» **Study material**:
####################

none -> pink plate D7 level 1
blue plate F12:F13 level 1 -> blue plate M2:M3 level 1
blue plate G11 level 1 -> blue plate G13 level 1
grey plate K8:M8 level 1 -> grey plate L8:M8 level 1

####################

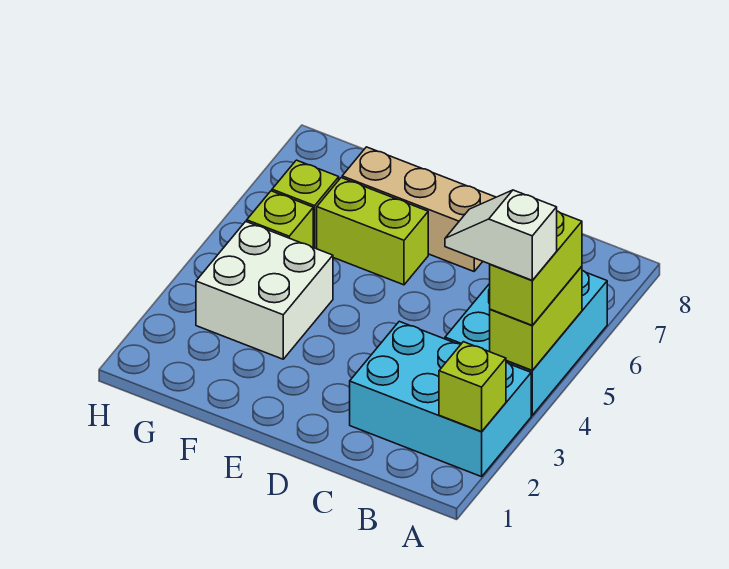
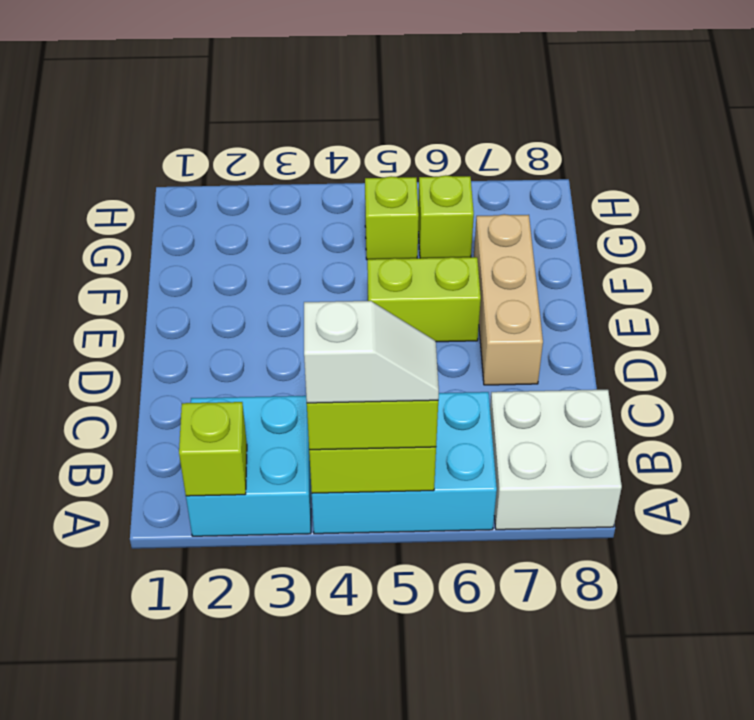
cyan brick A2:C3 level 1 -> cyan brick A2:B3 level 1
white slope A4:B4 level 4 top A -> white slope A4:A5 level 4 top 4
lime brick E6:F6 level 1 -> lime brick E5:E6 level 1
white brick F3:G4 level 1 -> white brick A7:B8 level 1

####################

» **Description of the task**: All that is wanted is an exact copy of the lines above from the one with "cyan brick A2:C3" through the one with "white brick F3:G4", with both ends included.

» **Answer space**:
cyan brick A2:C3 level 1 -> cyan brick A2:B3 level 1
white slope A4:B4 level 4 top A -> white slope A4:A5 level 4 top 4
lime brick E6:F6 level 1 -> lime brick E5:E6 level 1
white brick F3:G4 level 1 -> white brick A7:B8 level 1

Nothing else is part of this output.